ABOUT THIS EXERCISE:
This exercise calls for the line with "appeared: green five-pointed star 387,648", the line with "spun: grey cottage", and all lines between them in the material below, output exactly and with no other lines.

[[ THE RECORDS open ]]

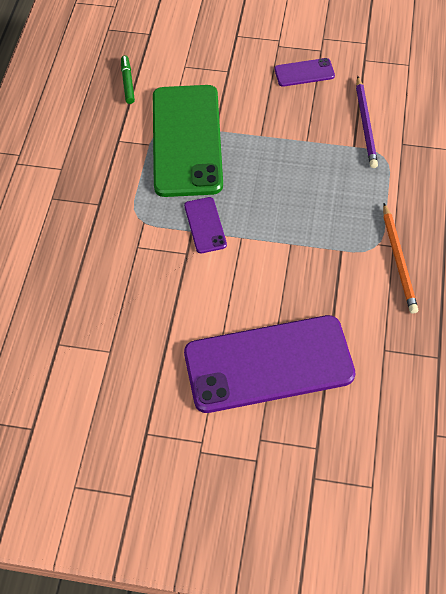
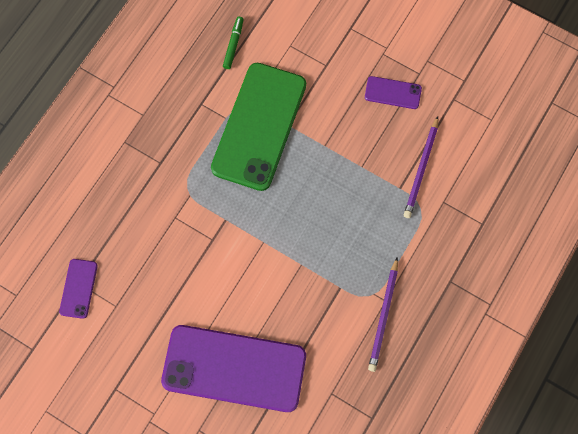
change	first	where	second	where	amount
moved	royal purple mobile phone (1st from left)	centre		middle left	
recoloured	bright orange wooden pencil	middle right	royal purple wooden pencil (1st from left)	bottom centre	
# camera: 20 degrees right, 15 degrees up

[[ THE RECORDS closed ]]
[[ THE RECORDS open ]]

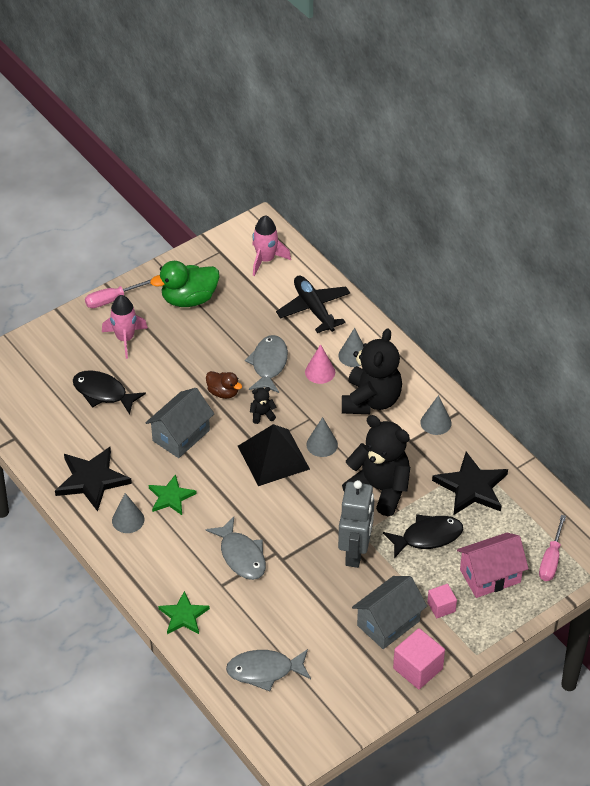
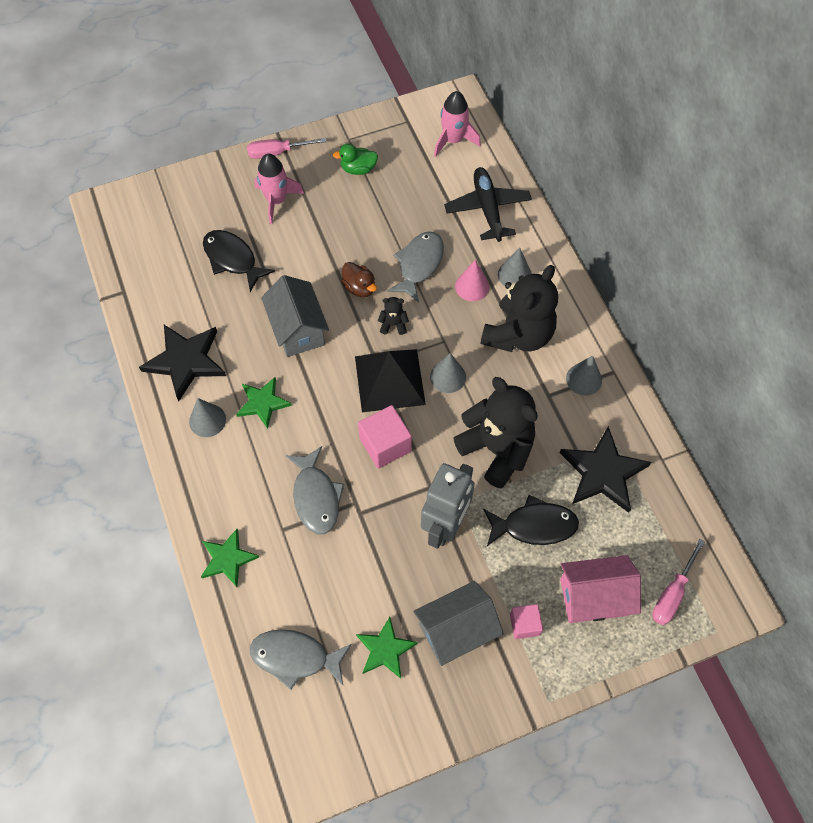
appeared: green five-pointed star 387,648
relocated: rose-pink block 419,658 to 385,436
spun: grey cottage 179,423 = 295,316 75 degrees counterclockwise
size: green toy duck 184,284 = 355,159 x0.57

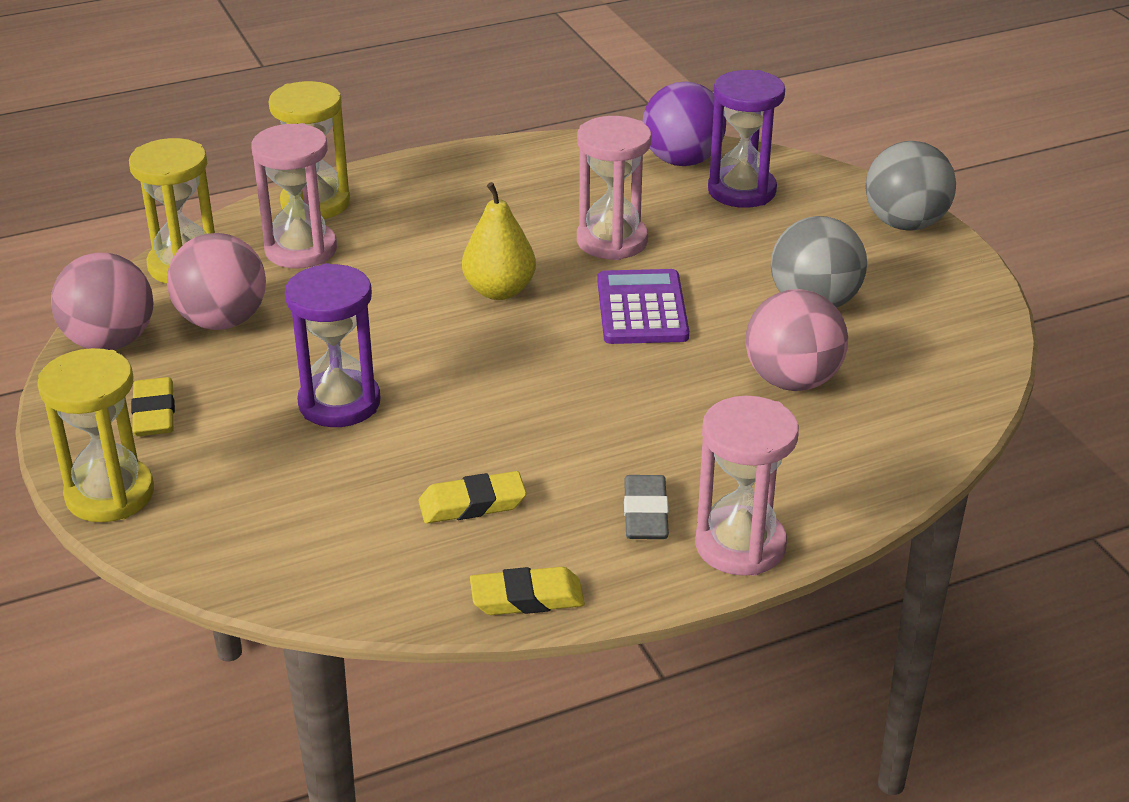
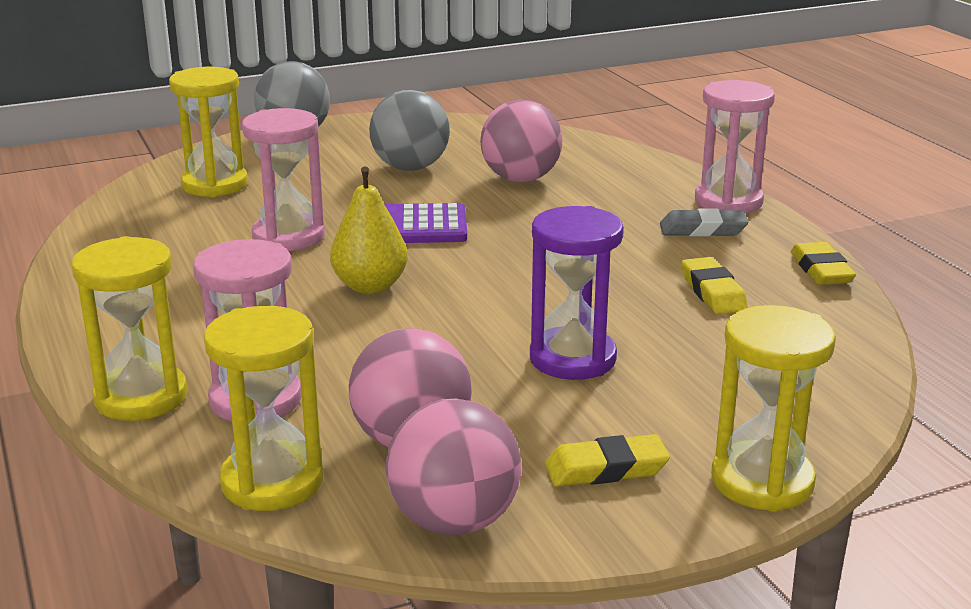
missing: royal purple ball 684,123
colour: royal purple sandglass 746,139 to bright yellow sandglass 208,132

[[ THE RECORDS closed ]]

ANSWER FOR THIS EXERCISE:
appeared: green five-pointed star 387,648
relocated: rose-pink block 419,658 to 385,436
spun: grey cottage 179,423 = 295,316 75 degrees counterclockwise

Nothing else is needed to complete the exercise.